PROBLEM DESCRIPTION - Extract the line that contains "LUX1 pin VCC: 3V3 -> none" and every line after it to the end of the records below, exactly as written and nothing else.

SUPPLIED INFORMATION -
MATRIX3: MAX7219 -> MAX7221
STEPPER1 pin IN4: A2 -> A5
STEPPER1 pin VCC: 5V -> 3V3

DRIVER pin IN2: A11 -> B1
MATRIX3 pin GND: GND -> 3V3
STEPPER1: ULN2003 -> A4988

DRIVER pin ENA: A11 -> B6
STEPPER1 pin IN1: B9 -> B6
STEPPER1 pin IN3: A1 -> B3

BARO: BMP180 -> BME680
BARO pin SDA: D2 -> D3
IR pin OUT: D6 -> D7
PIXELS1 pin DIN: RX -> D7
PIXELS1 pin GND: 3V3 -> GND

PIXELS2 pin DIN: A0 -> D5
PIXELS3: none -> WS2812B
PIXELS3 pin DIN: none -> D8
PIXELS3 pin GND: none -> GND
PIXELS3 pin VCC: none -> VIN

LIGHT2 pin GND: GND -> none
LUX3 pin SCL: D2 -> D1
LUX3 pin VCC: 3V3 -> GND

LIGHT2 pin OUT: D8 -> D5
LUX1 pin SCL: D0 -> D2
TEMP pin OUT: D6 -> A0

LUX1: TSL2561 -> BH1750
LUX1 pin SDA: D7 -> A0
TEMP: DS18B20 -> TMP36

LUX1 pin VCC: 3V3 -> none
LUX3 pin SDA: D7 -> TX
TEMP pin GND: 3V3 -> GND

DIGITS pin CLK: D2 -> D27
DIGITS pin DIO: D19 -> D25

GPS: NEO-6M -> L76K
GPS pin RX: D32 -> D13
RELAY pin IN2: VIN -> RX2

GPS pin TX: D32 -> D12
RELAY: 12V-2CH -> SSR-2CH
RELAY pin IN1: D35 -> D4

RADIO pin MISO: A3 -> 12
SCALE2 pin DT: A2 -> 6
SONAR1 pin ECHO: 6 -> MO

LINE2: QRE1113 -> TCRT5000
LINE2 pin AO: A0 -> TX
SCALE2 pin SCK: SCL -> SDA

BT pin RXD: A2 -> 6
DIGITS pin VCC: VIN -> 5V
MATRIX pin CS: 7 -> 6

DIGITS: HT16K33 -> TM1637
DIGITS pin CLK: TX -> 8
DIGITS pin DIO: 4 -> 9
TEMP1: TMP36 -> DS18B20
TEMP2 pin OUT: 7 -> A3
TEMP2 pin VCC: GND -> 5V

EXERCISE SOLUTION -
LUX1 pin VCC: 3V3 -> none
LUX3 pin SDA: D7 -> TX
TEMP pin GND: 3V3 -> GND

DIGITS pin CLK: D2 -> D27
DIGITS pin DIO: D19 -> D25

GPS: NEO-6M -> L76K
GPS pin RX: D32 -> D13
RELAY pin IN2: VIN -> RX2

GPS pin TX: D32 -> D12
RELAY: 12V-2CH -> SSR-2CH
RELAY pin IN1: D35 -> D4

RADIO pin MISO: A3 -> 12
SCALE2 pin DT: A2 -> 6
SONAR1 pin ECHO: 6 -> MO

LINE2: QRE1113 -> TCRT5000
LINE2 pin AO: A0 -> TX
SCALE2 pin SCK: SCL -> SDA

BT pin RXD: A2 -> 6
DIGITS pin VCC: VIN -> 5V
MATRIX pin CS: 7 -> 6

DIGITS: HT16K33 -> TM1637
DIGITS pin CLK: TX -> 8
DIGITS pin DIO: 4 -> 9
TEMP1: TMP36 -> DS18B20
TEMP2 pin OUT: 7 -> A3
TEMP2 pin VCC: GND -> 5V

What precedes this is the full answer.